> Work order:
Here are some records; copy every line that holds the word "SERVO".

> Provided data:
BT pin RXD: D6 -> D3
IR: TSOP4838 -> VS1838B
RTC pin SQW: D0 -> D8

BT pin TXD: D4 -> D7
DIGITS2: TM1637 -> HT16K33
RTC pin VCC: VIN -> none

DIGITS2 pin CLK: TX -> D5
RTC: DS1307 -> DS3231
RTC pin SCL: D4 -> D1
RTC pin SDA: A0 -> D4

---

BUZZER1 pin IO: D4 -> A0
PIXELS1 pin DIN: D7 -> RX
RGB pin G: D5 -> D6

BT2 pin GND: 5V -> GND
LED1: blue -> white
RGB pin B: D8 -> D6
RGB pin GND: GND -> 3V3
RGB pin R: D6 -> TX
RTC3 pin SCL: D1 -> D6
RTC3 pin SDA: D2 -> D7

* * *

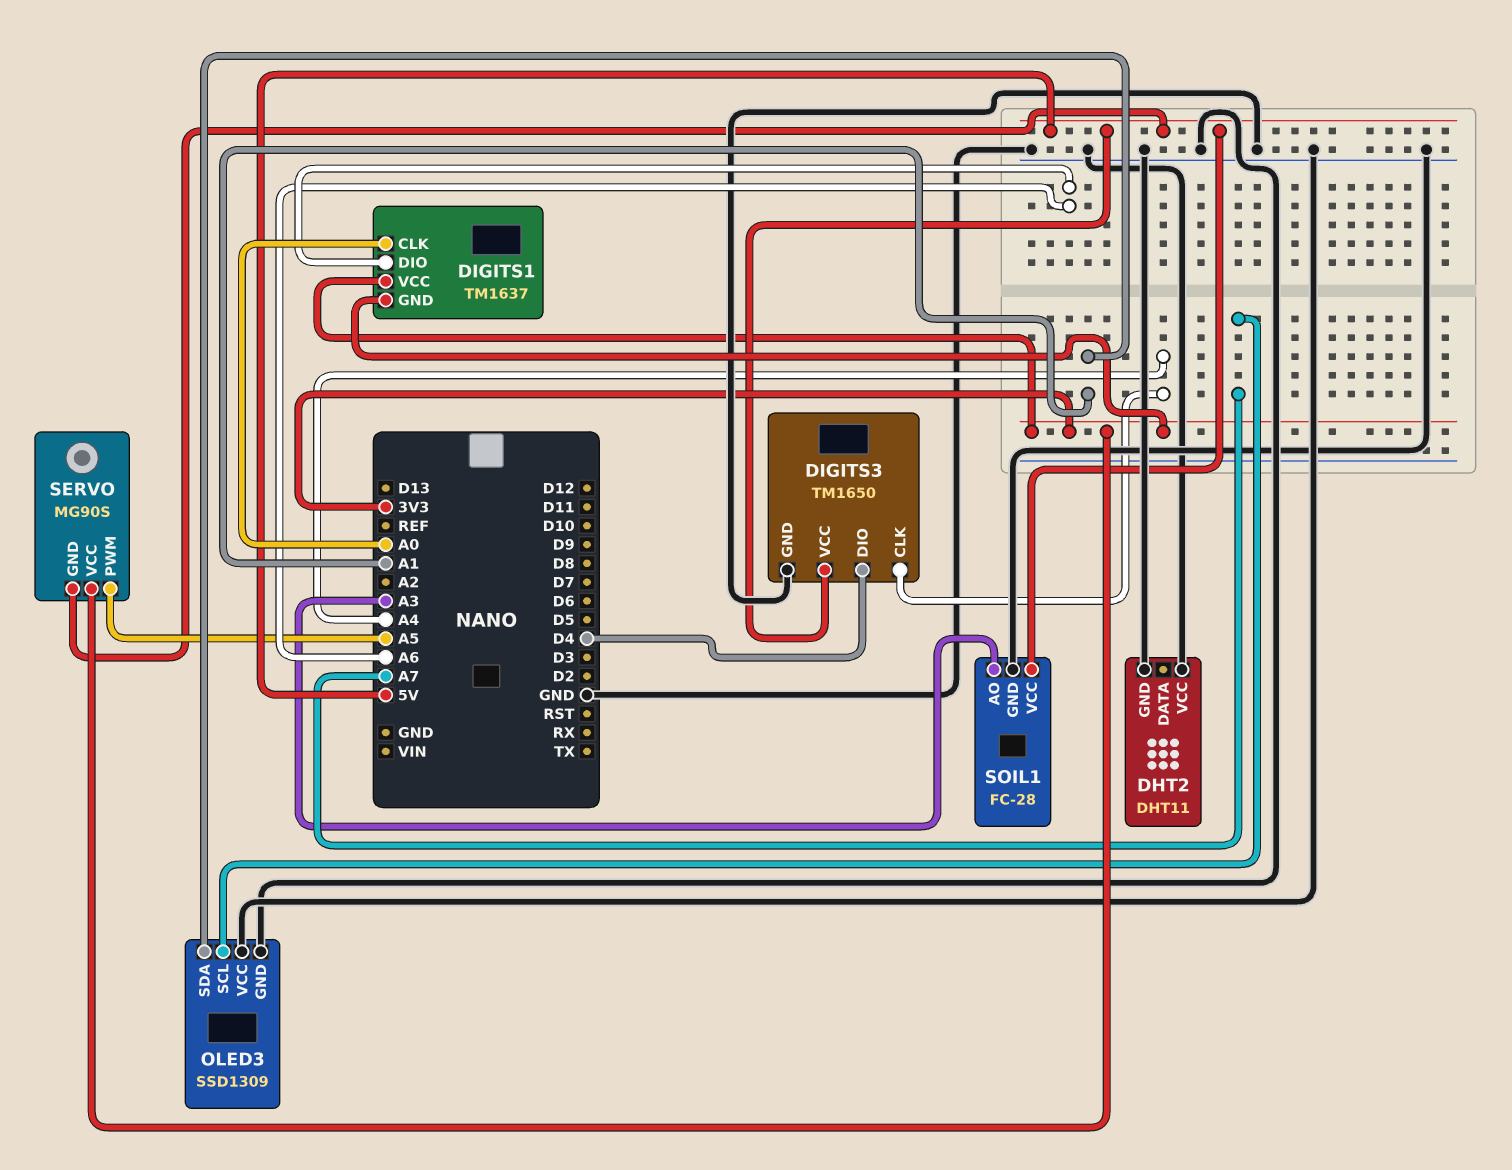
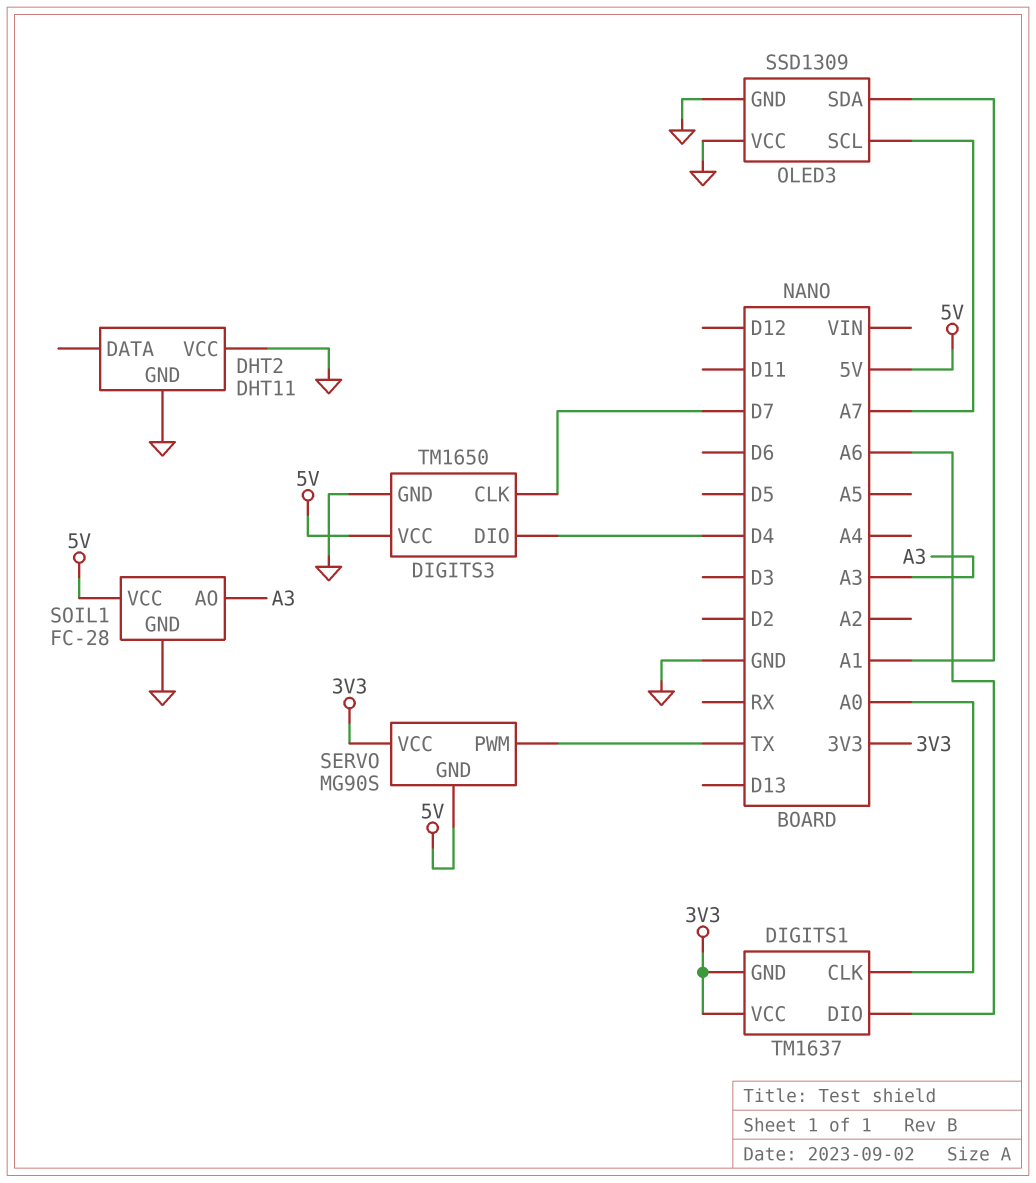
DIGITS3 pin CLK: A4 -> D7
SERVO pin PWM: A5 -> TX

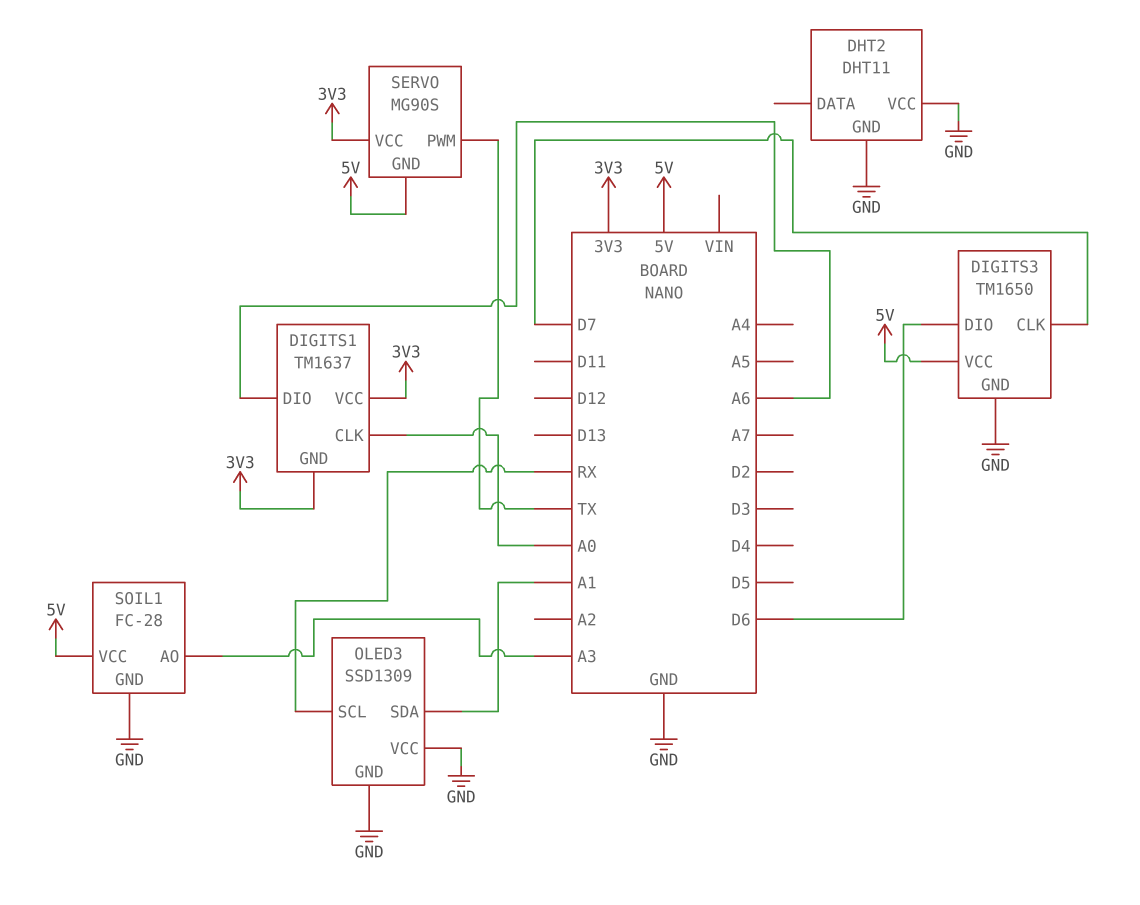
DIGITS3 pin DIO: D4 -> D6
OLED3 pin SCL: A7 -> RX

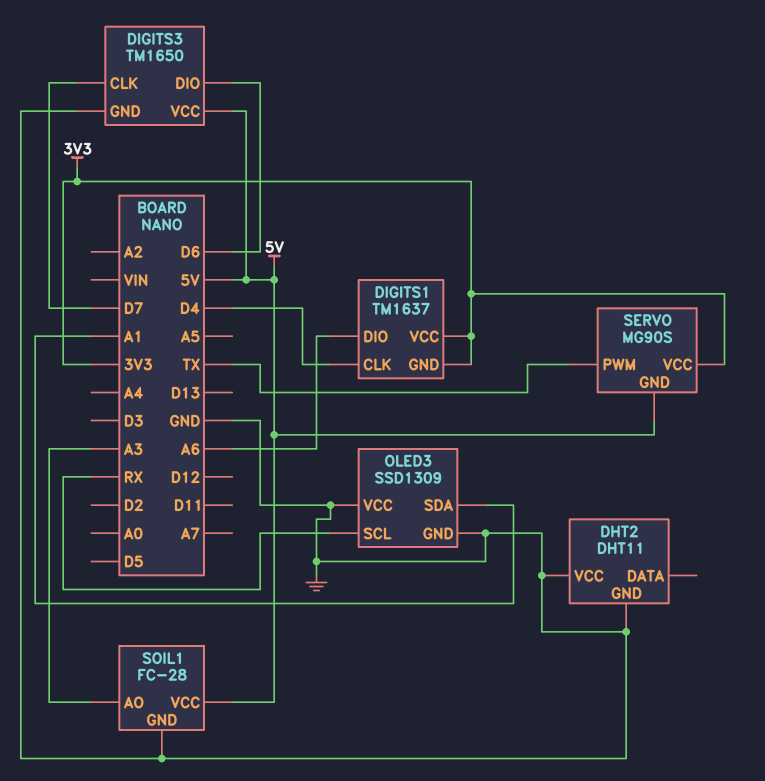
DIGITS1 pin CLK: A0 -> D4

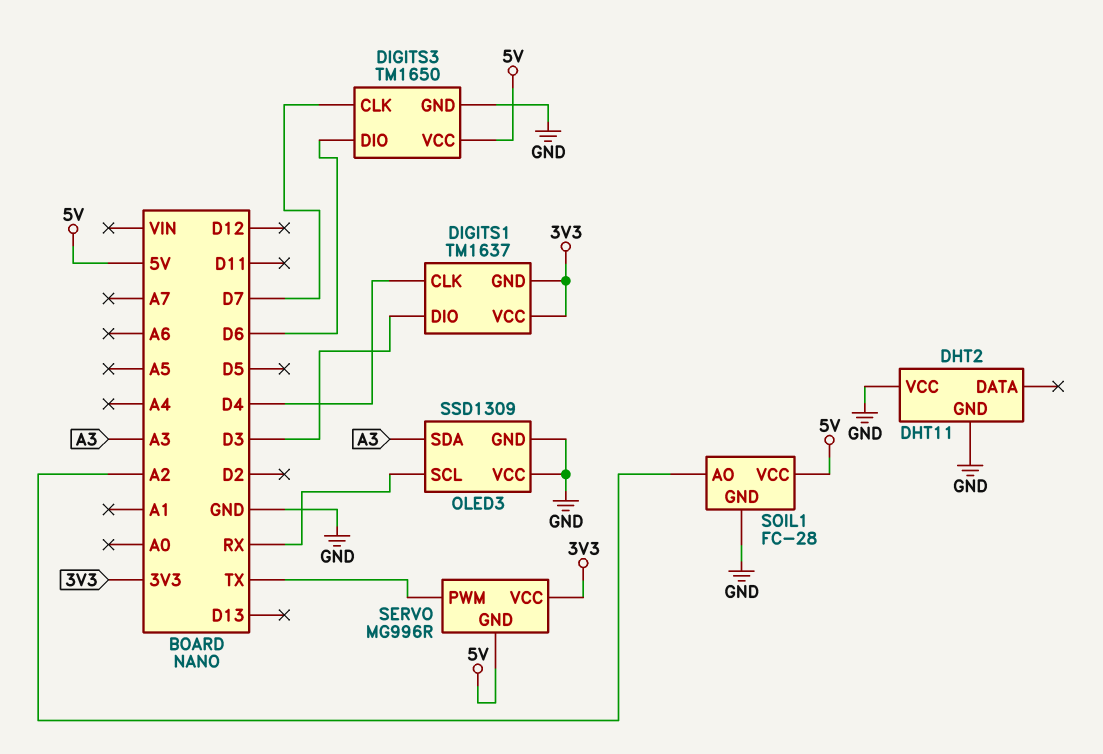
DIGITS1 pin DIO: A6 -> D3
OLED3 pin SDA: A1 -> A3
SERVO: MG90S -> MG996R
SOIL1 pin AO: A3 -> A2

> Final answer:
SERVO pin PWM: A5 -> TX
SERVO: MG90S -> MG996R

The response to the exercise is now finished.